WHAT THE EXERCISE ASKS. Find the number of lines below in which the word "none" appears, and write that number only.

DATA FOR THIS EXERCISE.
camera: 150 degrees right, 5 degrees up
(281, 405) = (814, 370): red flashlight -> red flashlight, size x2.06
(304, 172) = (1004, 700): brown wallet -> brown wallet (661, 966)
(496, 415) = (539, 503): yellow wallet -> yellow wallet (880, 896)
...
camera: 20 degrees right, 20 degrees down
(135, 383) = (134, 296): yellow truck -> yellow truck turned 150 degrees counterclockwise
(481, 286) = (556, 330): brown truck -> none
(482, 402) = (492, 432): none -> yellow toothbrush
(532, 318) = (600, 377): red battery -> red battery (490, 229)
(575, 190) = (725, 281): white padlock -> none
==
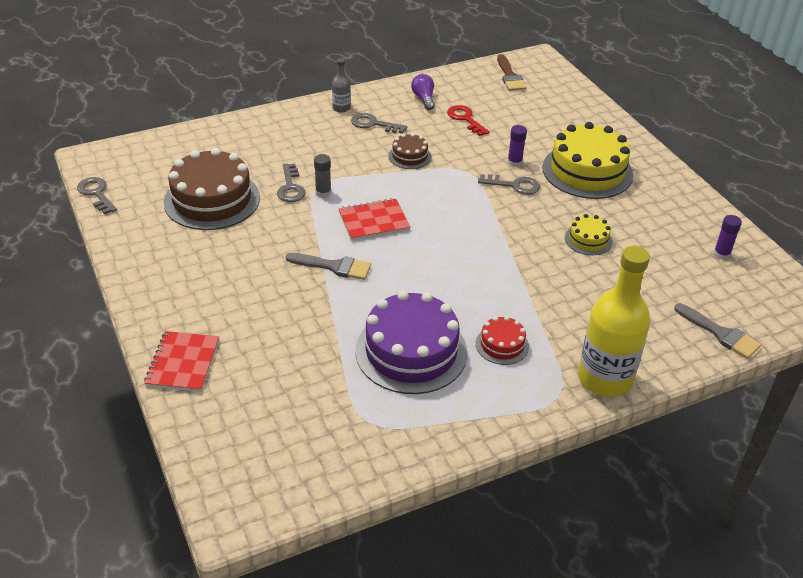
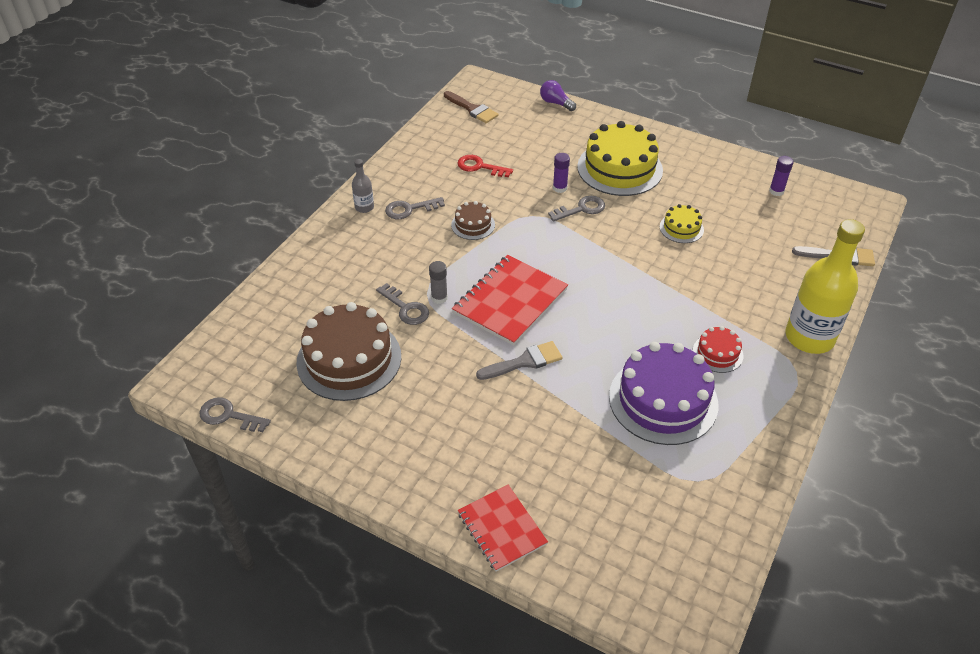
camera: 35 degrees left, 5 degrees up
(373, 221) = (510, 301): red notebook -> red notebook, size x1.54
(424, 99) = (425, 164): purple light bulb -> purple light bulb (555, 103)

RESPONSE TO THE TASK. 3